*Exercise input*.
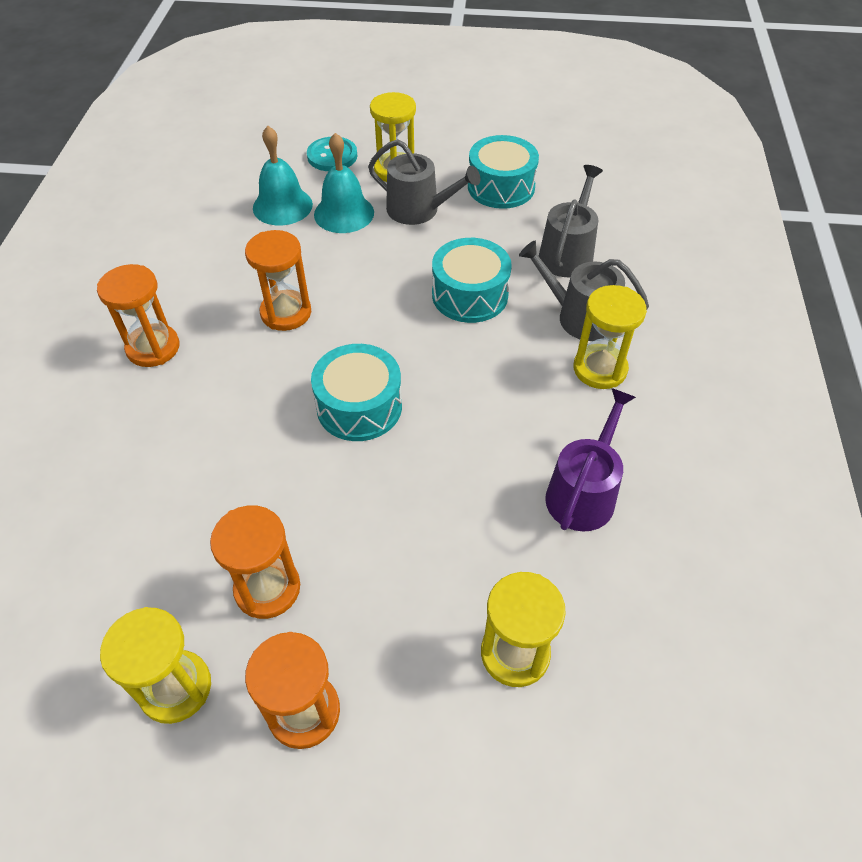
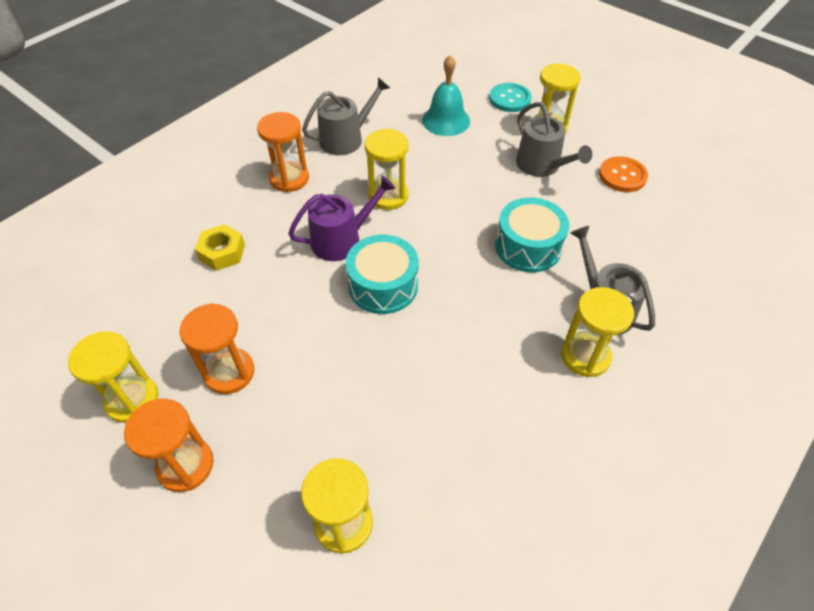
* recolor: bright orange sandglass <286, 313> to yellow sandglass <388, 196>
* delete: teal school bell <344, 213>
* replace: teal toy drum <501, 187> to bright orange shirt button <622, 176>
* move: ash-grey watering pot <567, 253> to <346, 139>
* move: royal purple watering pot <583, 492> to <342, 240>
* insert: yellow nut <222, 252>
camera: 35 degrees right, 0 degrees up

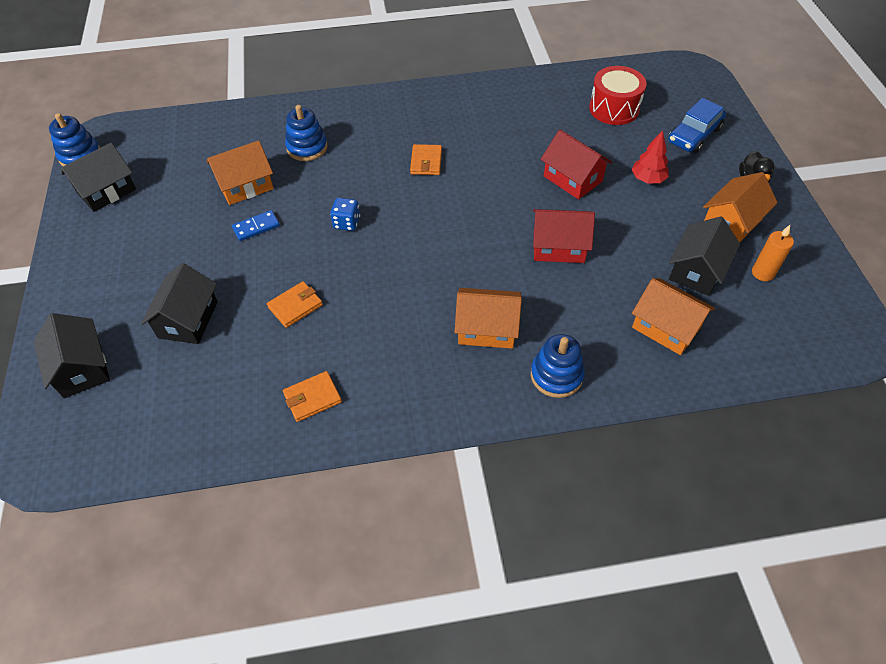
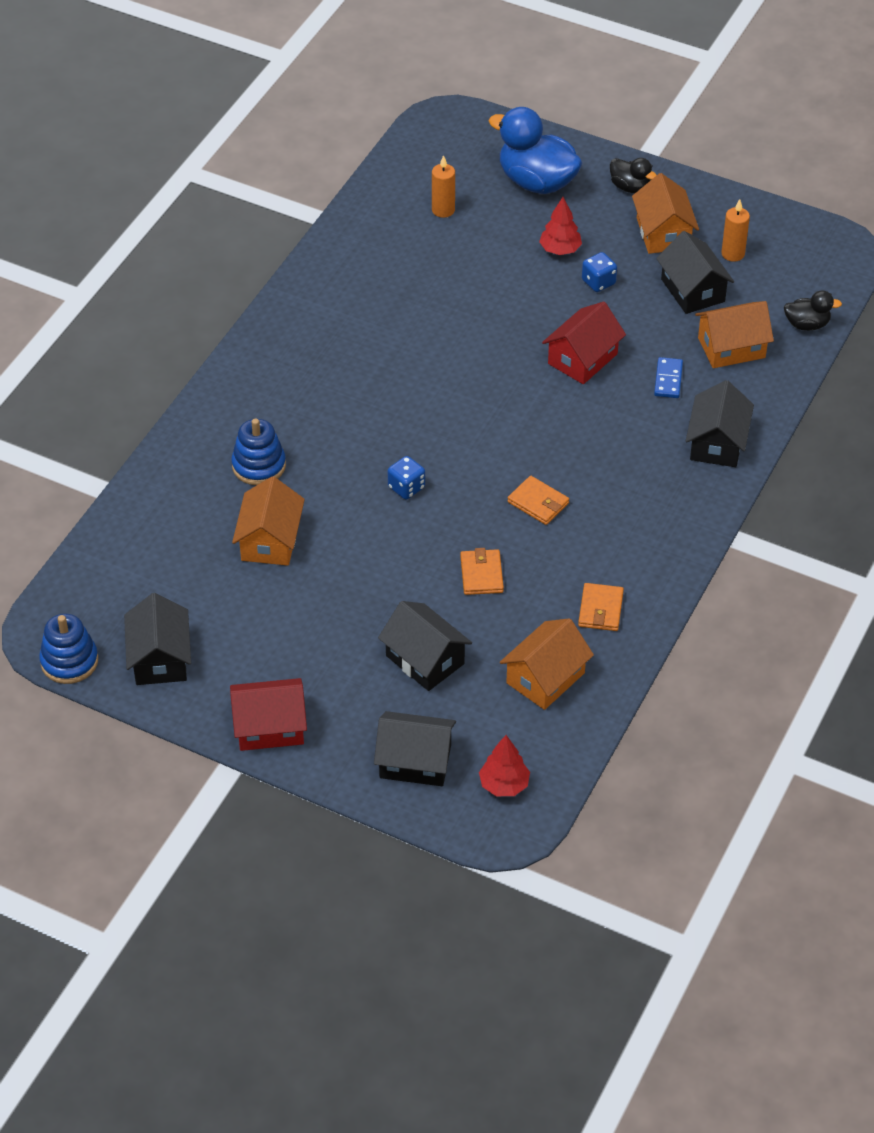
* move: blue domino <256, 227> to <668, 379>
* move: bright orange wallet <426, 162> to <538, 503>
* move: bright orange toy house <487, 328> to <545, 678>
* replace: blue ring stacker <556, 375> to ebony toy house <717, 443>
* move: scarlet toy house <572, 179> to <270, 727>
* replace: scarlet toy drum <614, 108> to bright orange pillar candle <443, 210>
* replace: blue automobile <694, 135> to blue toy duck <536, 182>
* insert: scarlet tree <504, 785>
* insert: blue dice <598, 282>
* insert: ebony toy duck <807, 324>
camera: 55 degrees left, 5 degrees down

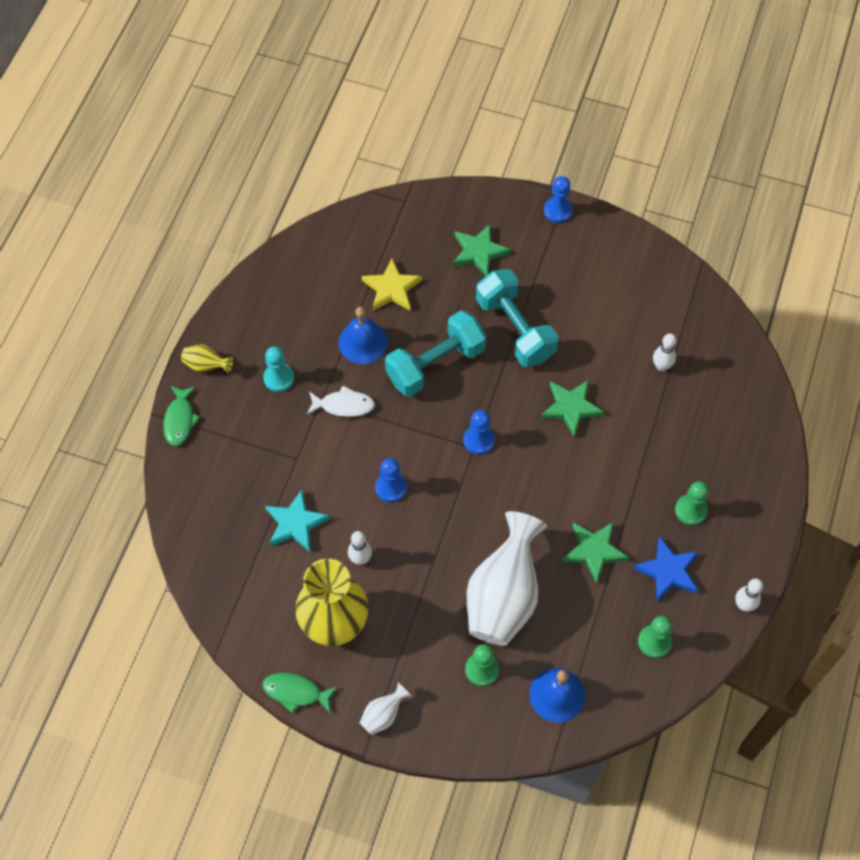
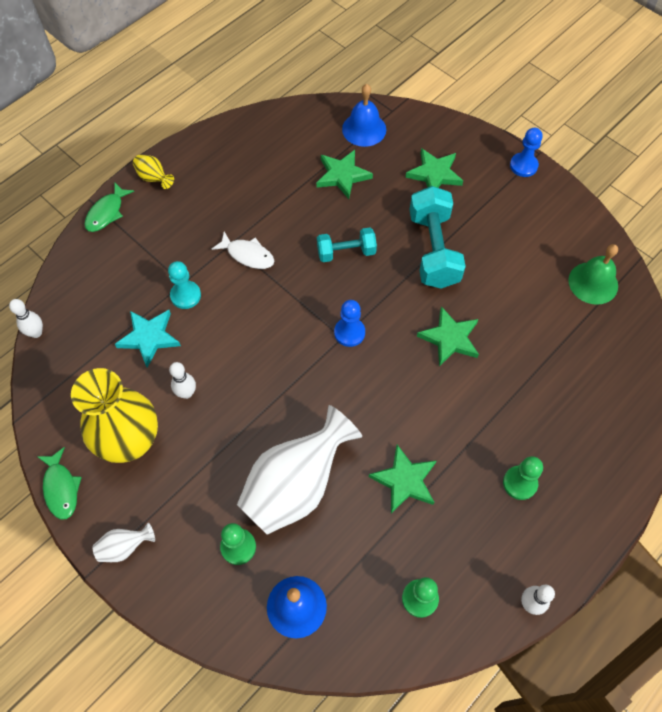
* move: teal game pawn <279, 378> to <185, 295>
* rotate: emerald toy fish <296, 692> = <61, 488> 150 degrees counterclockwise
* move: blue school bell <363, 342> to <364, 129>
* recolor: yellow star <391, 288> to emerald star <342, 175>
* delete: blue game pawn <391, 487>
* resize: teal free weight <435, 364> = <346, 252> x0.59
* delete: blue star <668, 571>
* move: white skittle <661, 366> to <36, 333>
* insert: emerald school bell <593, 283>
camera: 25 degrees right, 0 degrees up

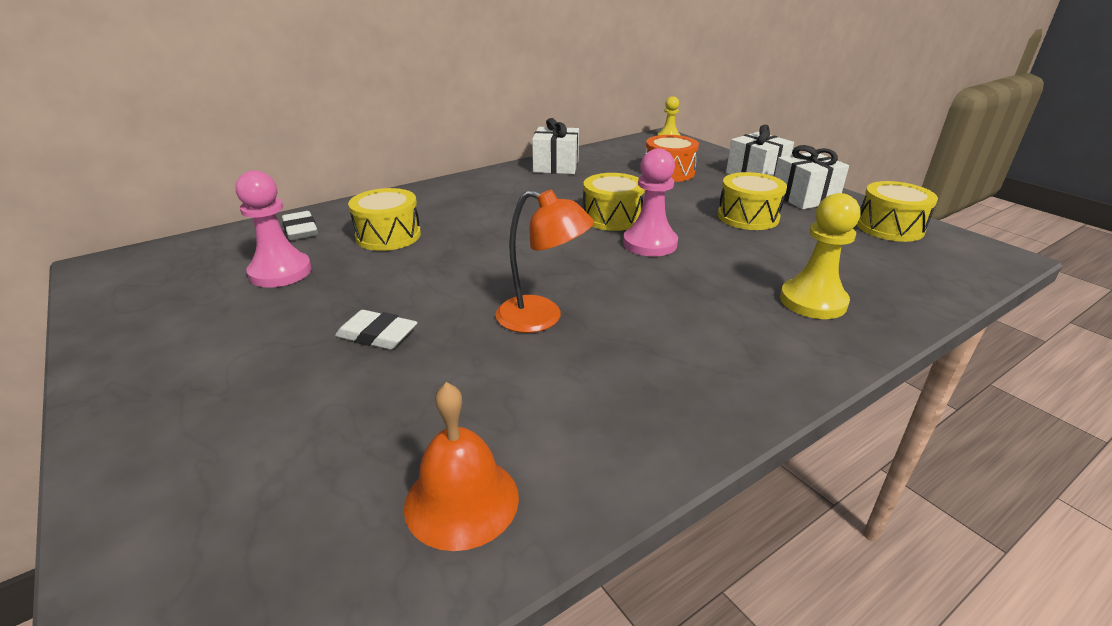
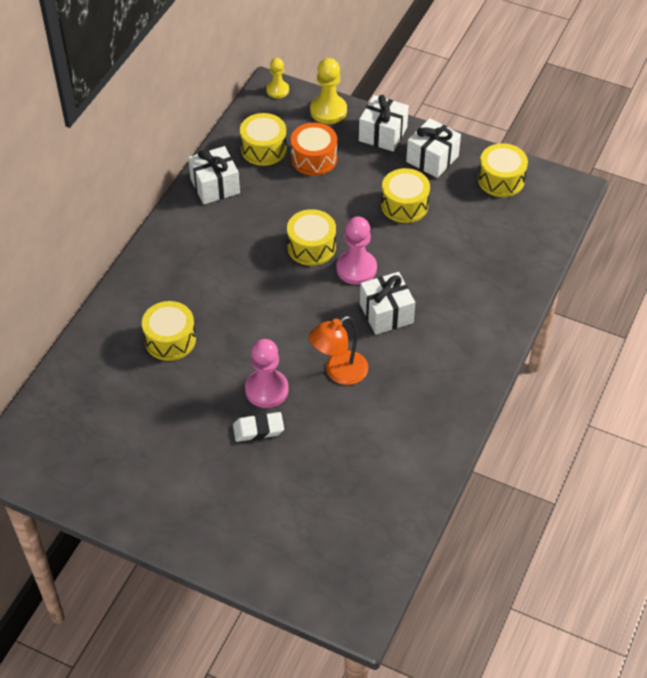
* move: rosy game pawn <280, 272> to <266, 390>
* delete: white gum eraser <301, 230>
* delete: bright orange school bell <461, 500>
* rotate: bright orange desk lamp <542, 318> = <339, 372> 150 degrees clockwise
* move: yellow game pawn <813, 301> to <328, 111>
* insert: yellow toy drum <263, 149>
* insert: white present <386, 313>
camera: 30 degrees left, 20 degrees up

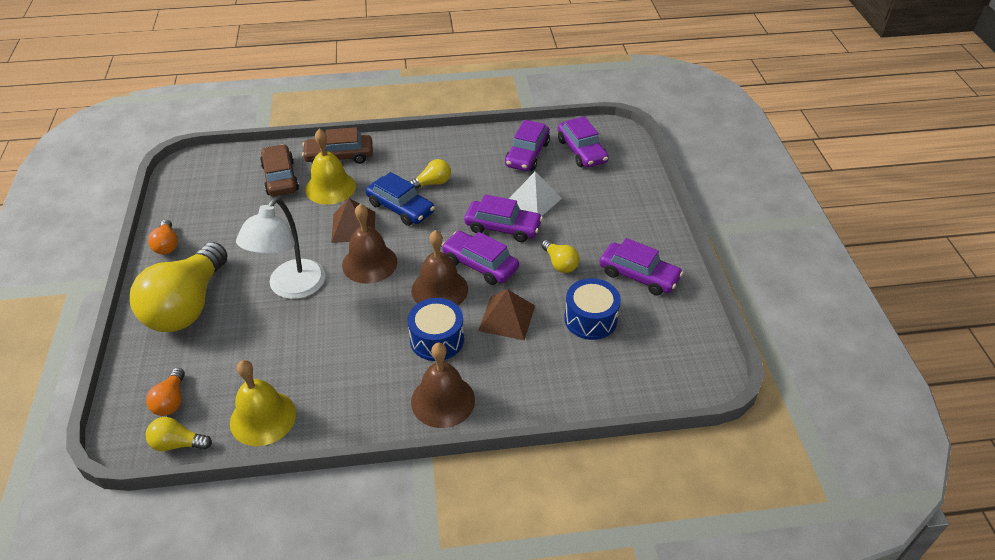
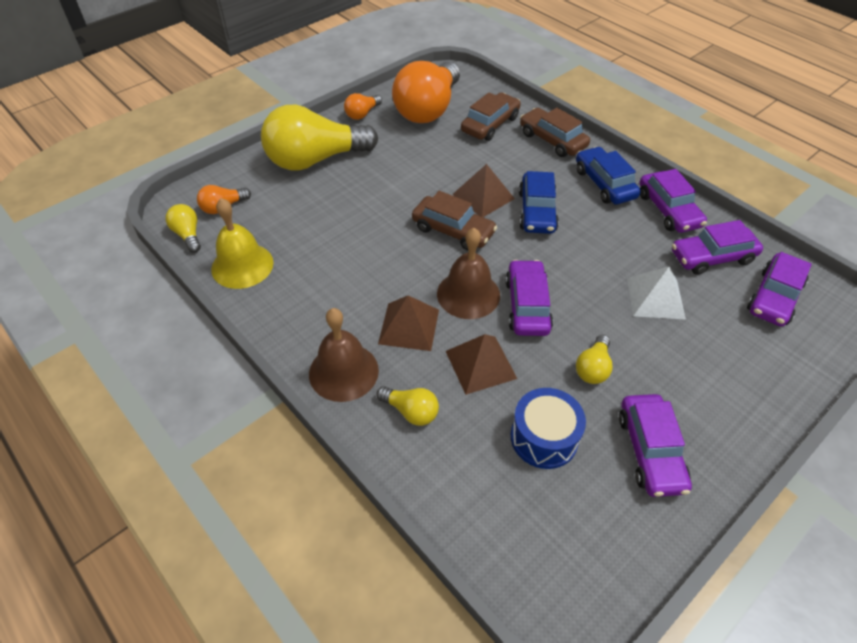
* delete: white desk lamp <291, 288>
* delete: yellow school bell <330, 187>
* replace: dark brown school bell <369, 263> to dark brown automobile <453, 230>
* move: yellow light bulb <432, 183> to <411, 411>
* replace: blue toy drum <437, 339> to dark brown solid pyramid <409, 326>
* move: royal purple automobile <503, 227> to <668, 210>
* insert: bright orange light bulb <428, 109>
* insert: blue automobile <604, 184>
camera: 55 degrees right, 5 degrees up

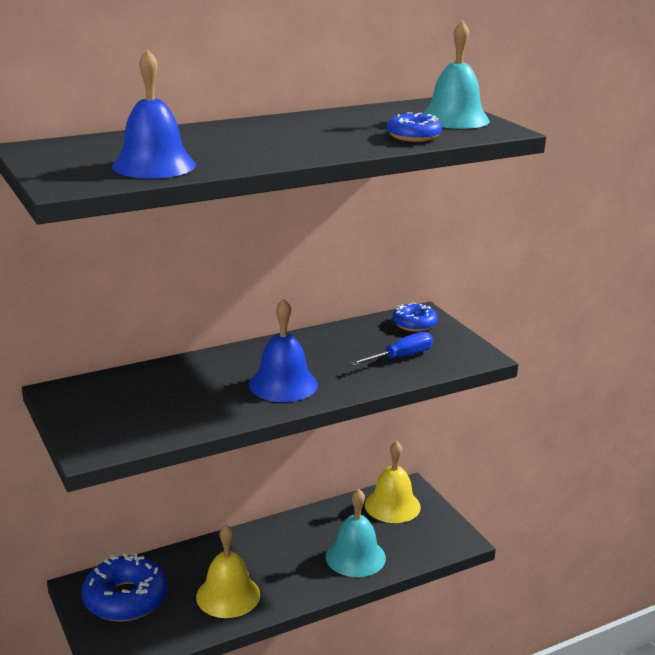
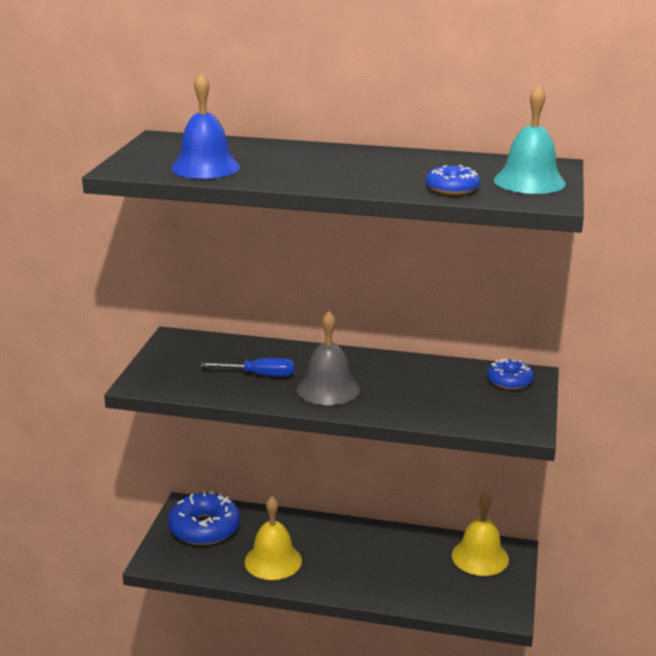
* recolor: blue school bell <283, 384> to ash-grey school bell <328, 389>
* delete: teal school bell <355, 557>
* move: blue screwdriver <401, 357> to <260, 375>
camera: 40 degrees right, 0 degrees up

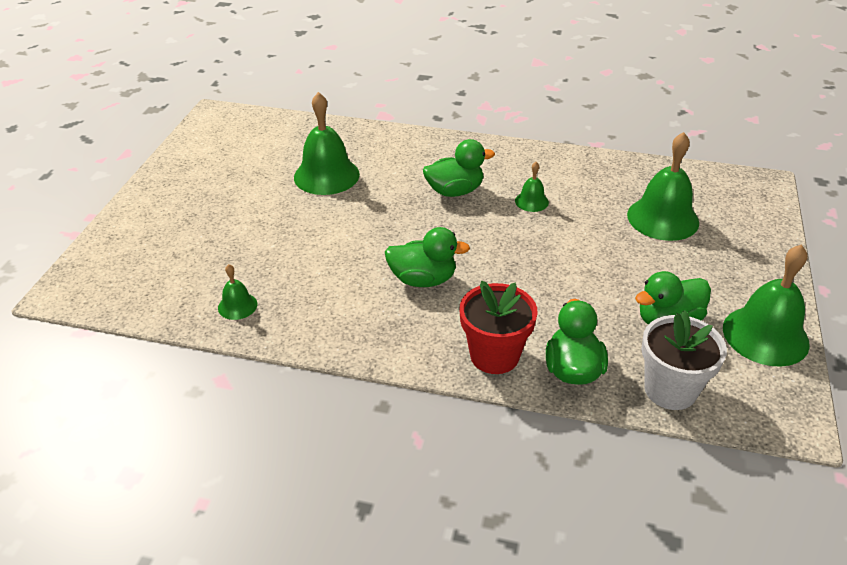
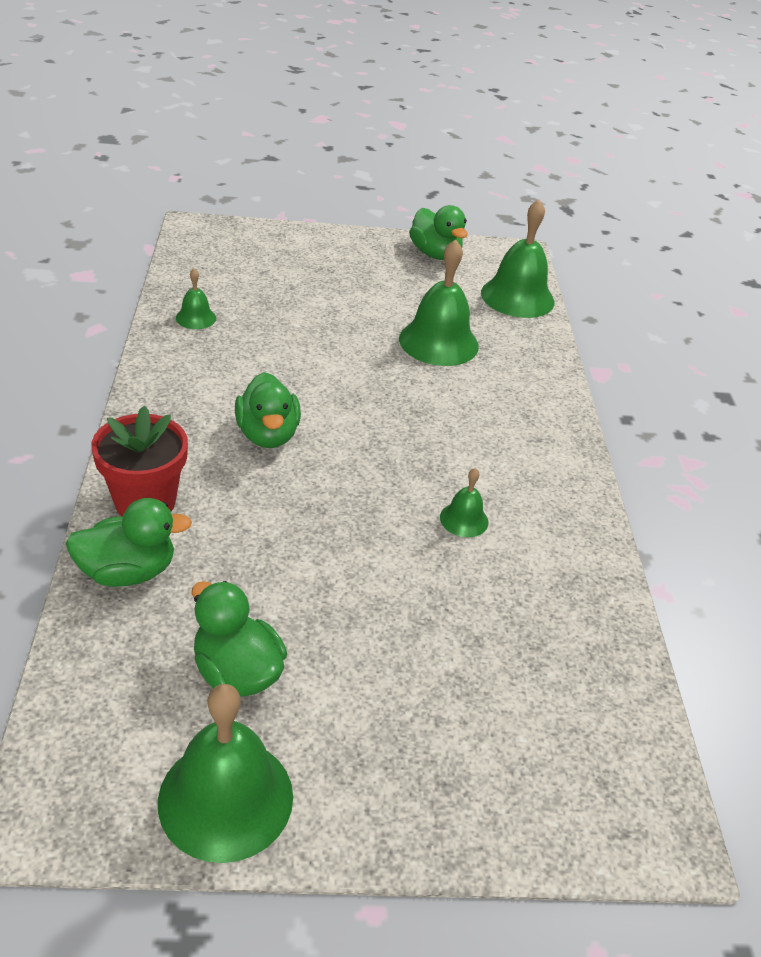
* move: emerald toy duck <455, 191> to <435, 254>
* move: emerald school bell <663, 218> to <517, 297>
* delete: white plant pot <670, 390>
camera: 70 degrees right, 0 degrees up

*Action item*. Pictures stay out of the answer; the rest of the listing above is returned exactly.

*Output*.
* recolor: bright orange sandglass <286, 313> to yellow sandglass <388, 196>
* delete: teal school bell <344, 213>
* replace: teal toy drum <501, 187> to bright orange shirt button <622, 176>
* move: ash-grey watering pot <567, 253> to <346, 139>
* move: royal purple watering pot <583, 492> to <342, 240>
* insert: yellow nut <222, 252>
camera: 35 degrees right, 0 degrees up

* move: blue domino <256, 227> to <668, 379>
* move: bright orange wallet <426, 162> to <538, 503>
* move: bright orange toy house <487, 328> to <545, 678>
* replace: blue ring stacker <556, 375> to ebony toy house <717, 443>
* move: scarlet toy house <572, 179> to <270, 727>
* replace: scarlet toy drum <614, 108> to bright orange pillar candle <443, 210>
* replace: blue automobile <694, 135> to blue toy duck <536, 182>
* insert: scarlet tree <504, 785>
* insert: blue dice <598, 282>
* insert: ebony toy duck <807, 324>
camera: 55 degrees left, 5 degrees down

* move: teal game pawn <279, 378> to <185, 295>
* rotate: emerald toy fish <296, 692> = <61, 488> 150 degrees counterclockwise
* move: blue school bell <363, 342> to <364, 129>
* recolor: yellow star <391, 288> to emerald star <342, 175>
* delete: blue game pawn <391, 487>
* resize: teal free weight <435, 364> = <346, 252> x0.59
* delete: blue star <668, 571>
* move: white skittle <661, 366> to <36, 333>
* insert: emerald school bell <593, 283>
camera: 25 degrees right, 0 degrees up

* move: rosy game pawn <280, 272> to <266, 390>
* delete: white gum eraser <301, 230>
* delete: bright orange school bell <461, 500>
* rotate: bright orange desk lamp <542, 318> = <339, 372> 150 degrees clockwise
* move: yellow game pawn <813, 301> to <328, 111>
* insert: yellow toy drum <263, 149>
* insert: white present <386, 313>
camera: 30 degrees left, 20 degrees up

* delete: white desk lamp <291, 288>
* delete: yellow school bell <330, 187>
* replace: dark brown school bell <369, 263> to dark brown automobile <453, 230>
* move: yellow light bulb <432, 183> to <411, 411>
* replace: blue toy drum <437, 339> to dark brown solid pyramid <409, 326>
* move: royal purple automobile <503, 227> to <668, 210>
* insert: bright orange light bulb <428, 109>
* insert: blue automobile <604, 184>
camera: 55 degrees right, 5 degrees up

* recolor: blue school bell <283, 384> to ash-grey school bell <328, 389>
* delete: teal school bell <355, 557>
* move: blue screwdriver <401, 357> to <260, 375>
camera: 40 degrees right, 0 degrees up

* move: emerald toy duck <455, 191> to <435, 254>
* move: emerald school bell <663, 218> to <517, 297>
* delete: white plant pot <670, 390>
camera: 70 degrees right, 0 degrees up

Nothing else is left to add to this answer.